(Action item)
Reproduce the entries shown below only from the line with "(243, 329) = (280, 336): blue" down to the line with "(357, 299) = (404, 318): blue", keeping both end lines and copying each one exactly.

(Available data)

BEGIN

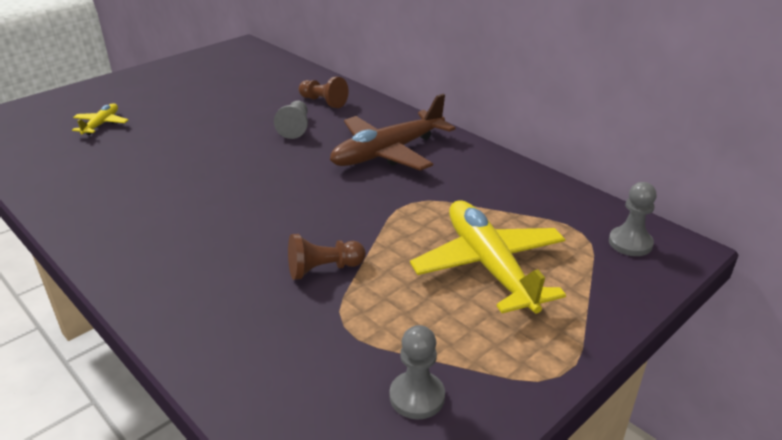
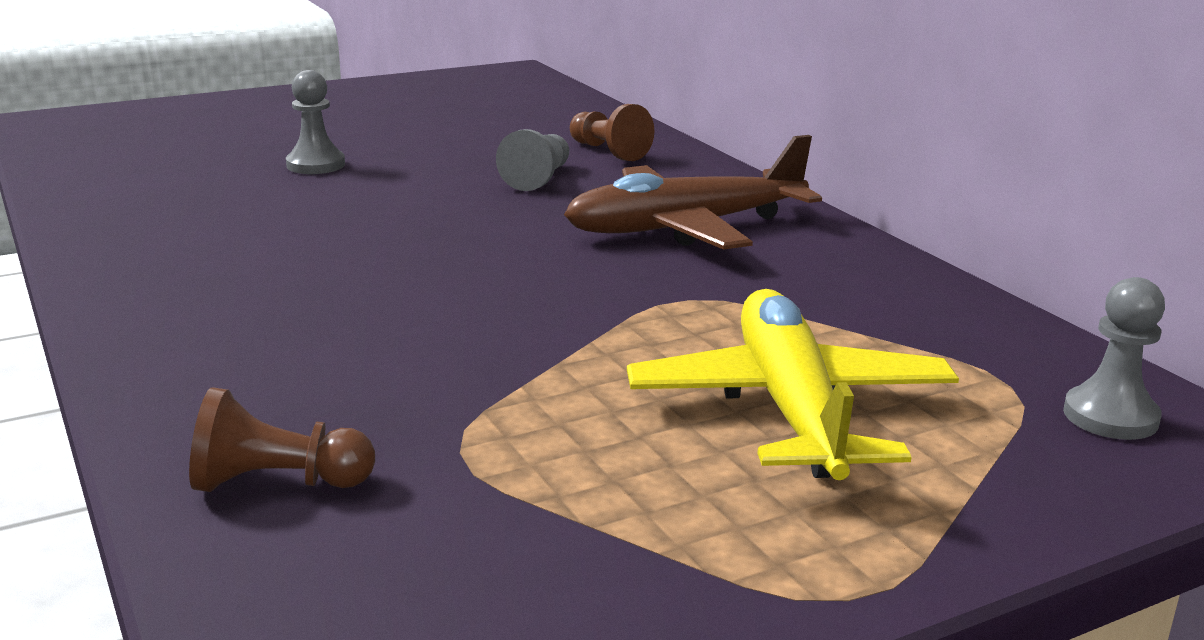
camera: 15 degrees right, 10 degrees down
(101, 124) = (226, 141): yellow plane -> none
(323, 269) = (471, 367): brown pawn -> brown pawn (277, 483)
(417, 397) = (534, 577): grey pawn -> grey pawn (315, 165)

END
BEGIN

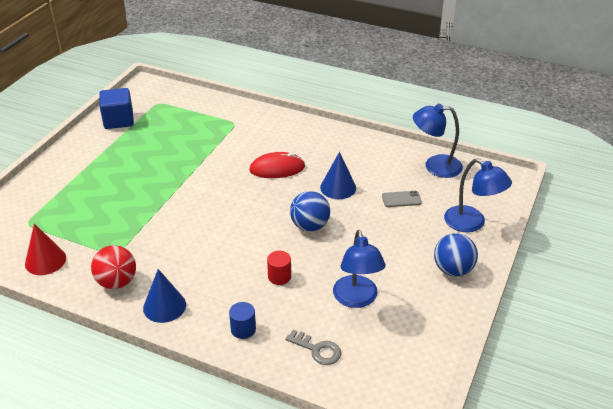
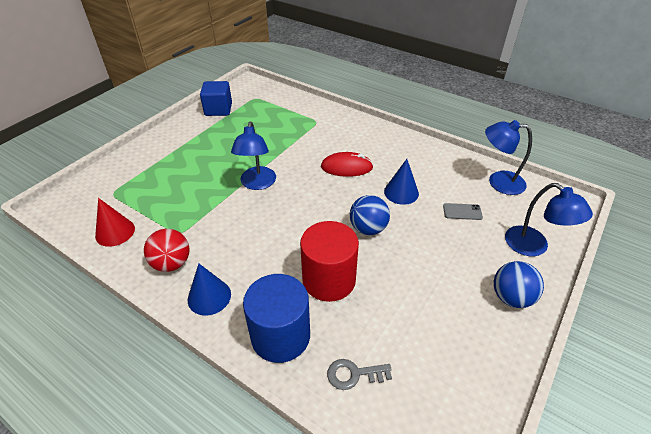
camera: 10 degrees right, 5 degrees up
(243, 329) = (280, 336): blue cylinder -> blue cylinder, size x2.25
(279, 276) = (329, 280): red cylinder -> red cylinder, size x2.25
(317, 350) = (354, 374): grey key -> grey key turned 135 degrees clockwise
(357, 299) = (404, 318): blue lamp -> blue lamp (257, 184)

END
BEGIN

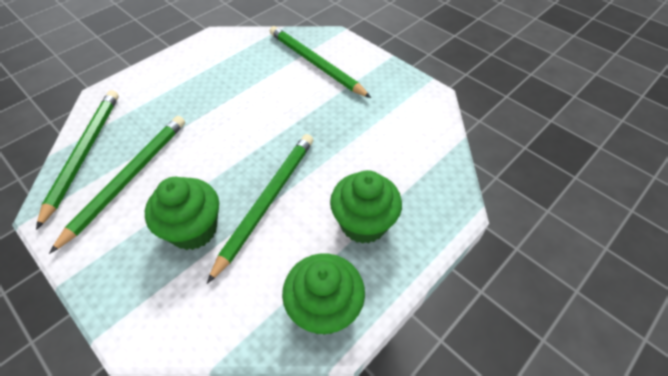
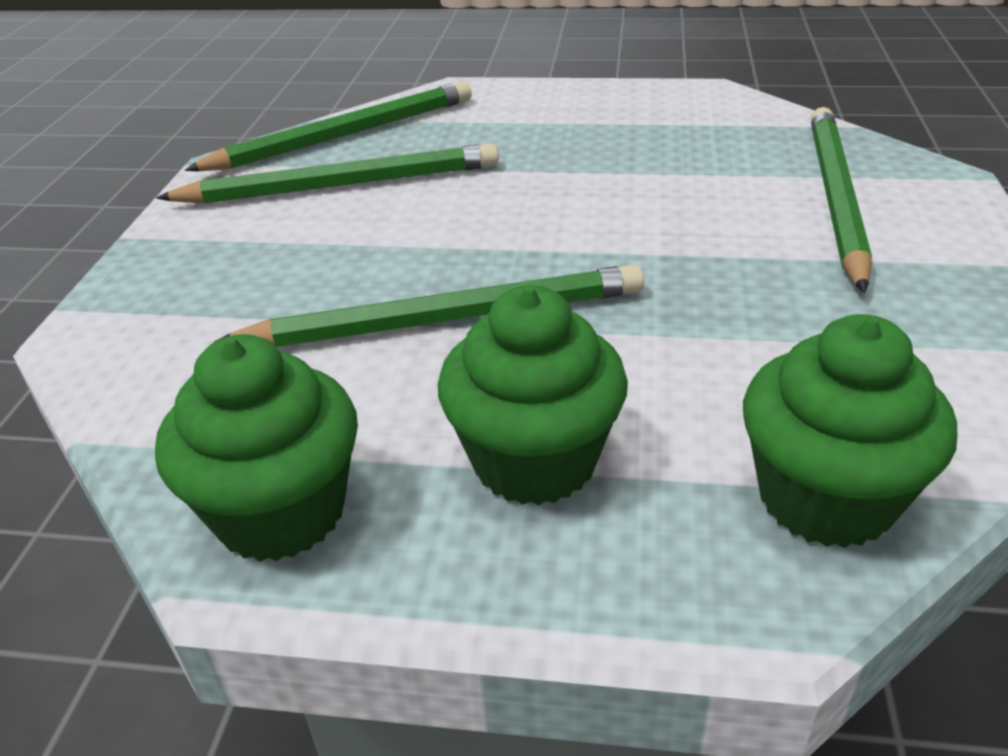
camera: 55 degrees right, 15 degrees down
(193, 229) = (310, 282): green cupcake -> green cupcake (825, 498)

END

(Response to the task)
(243, 329) = (280, 336): blue cylinder -> blue cylinder, size x2.25
(279, 276) = (329, 280): red cylinder -> red cylinder, size x2.25
(317, 350) = (354, 374): grey key -> grey key turned 135 degrees clockwise
(357, 299) = (404, 318): blue lamp -> blue lamp (257, 184)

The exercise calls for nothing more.